Excerpts from a dataset:
Start of Block

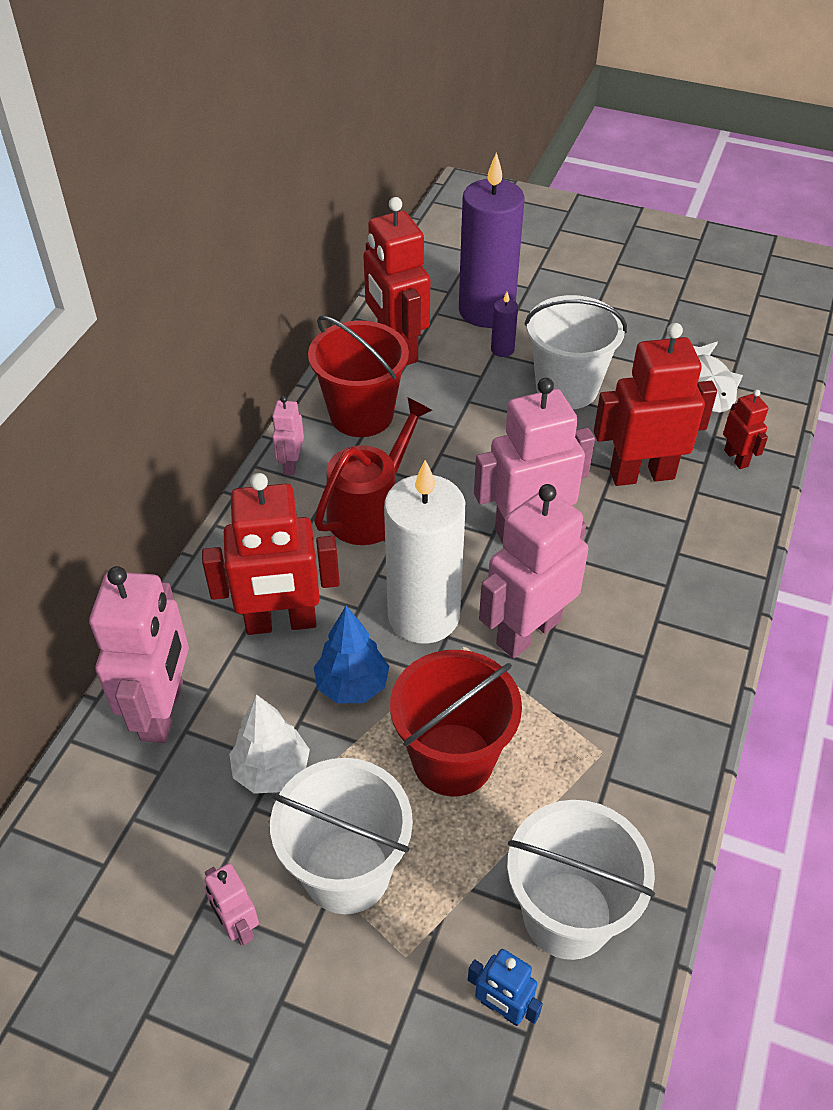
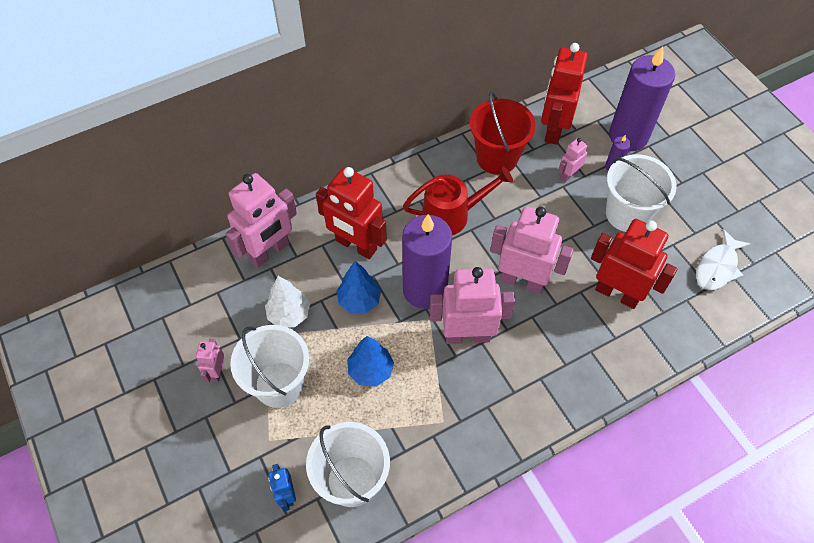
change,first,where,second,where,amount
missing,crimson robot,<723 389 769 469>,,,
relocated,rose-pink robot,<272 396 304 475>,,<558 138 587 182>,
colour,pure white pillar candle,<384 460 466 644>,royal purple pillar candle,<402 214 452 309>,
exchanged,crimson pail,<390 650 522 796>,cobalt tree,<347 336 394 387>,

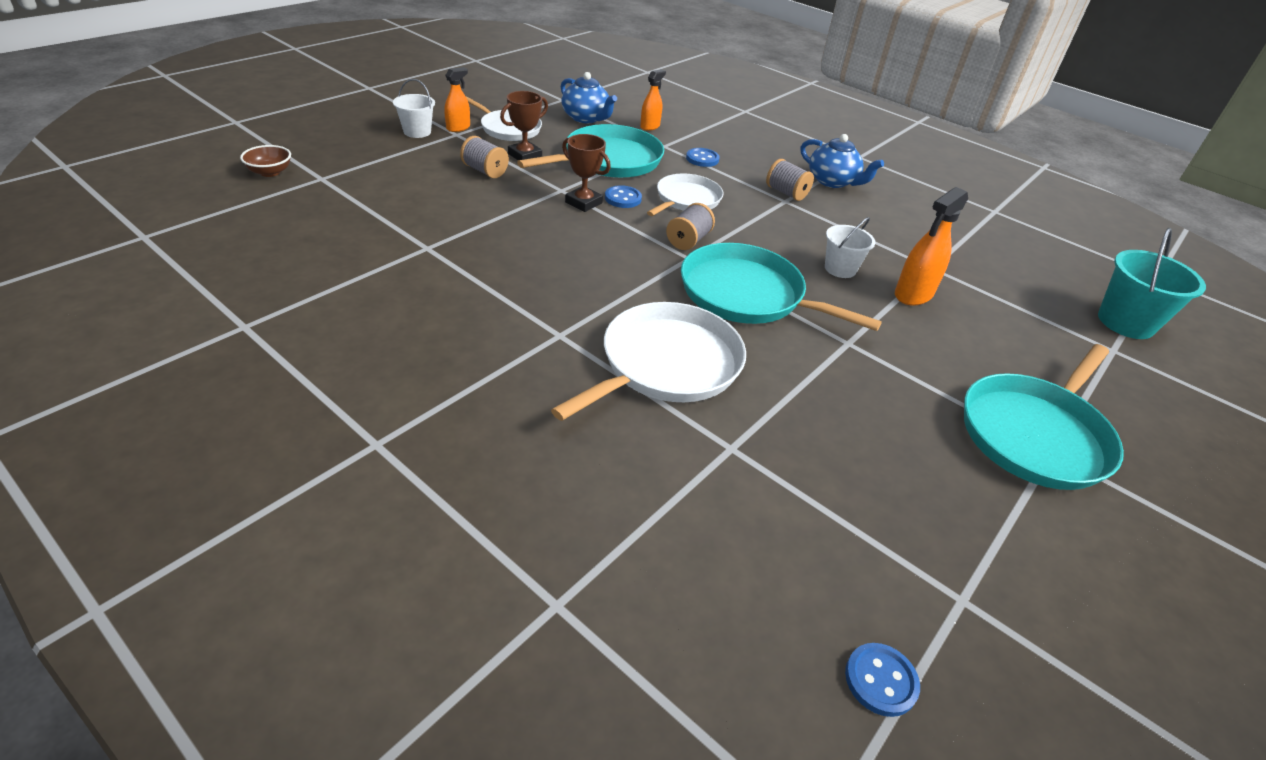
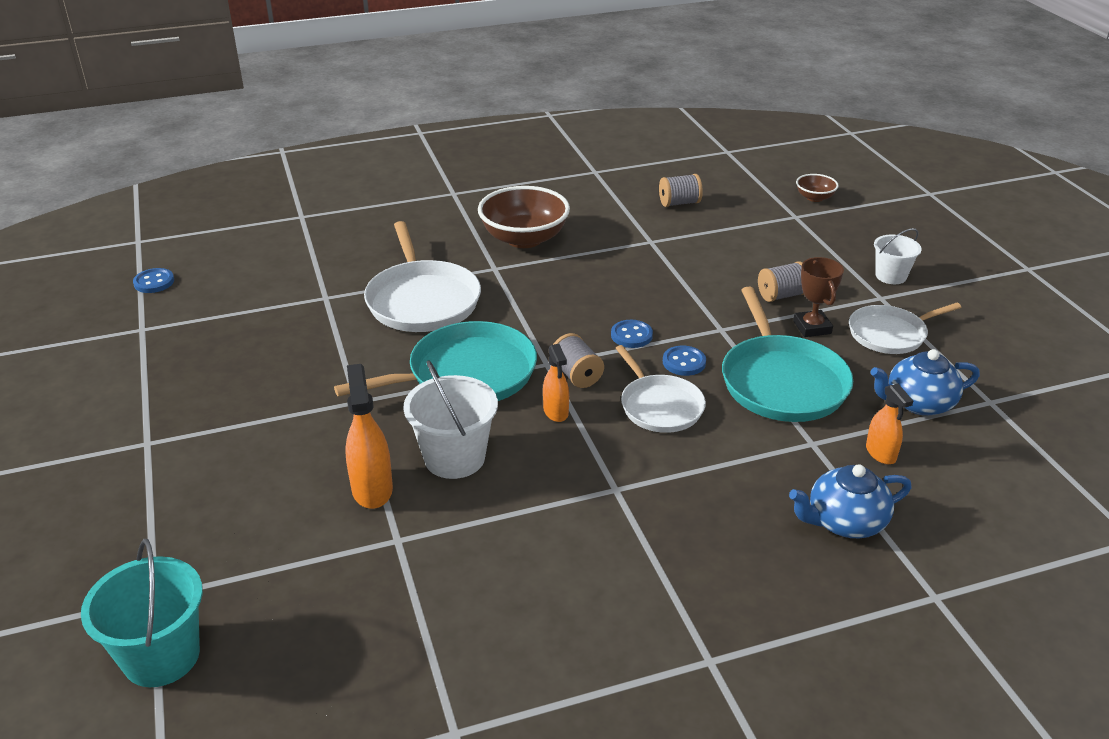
change,first,where,second,where,amount
relocated,orange-coloured spray cleaner,<444 67 470 132>,,<543 344 569 422>,
missing,russet prize cup,<562 134 611 212>,,,
relocated,cobalt china teapot,<801 134 884 188>,,<789 464 912 538>,
relocated,cobalt shirt button,<686 148 720 167>,,<611 320 653 348>,
relocated,grey bobbin,<766 159 814 201>,,<659 174 703 207>,
size,pure white pail,<825 217 875 278>,,<403 360 498 479>,x1.59
missing,teal skillet,<964 344 1124 490>,,,
appeared,,,russet deep dish,<478 186 570 248>,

End of Block

» What to produce
The answer should consist only of the lines from the line with "missing,crimson robot,<723 389" through the last line of the data, repeated exactly; pictures stay out.

» Task response
missing,crimson robot,<723 389 769 469>,,,
relocated,rose-pink robot,<272 396 304 475>,,<558 138 587 182>,
colour,pure white pillar candle,<384 460 466 644>,royal purple pillar candle,<402 214 452 309>,
exchanged,crimson pail,<390 650 522 796>,cobalt tree,<347 336 394 387>,

change,first,where,second,where,amount
relocated,orange-coloured spray cleaner,<444 67 470 132>,,<543 344 569 422>,
missing,russet prize cup,<562 134 611 212>,,,
relocated,cobalt china teapot,<801 134 884 188>,,<789 464 912 538>,
relocated,cobalt shirt button,<686 148 720 167>,,<611 320 653 348>,
relocated,grey bobbin,<766 159 814 201>,,<659 174 703 207>,
size,pure white pail,<825 217 875 278>,,<403 360 498 479>,x1.59
missing,teal skillet,<964 344 1124 490>,,,
appeared,,,russet deep dish,<478 186 570 248>,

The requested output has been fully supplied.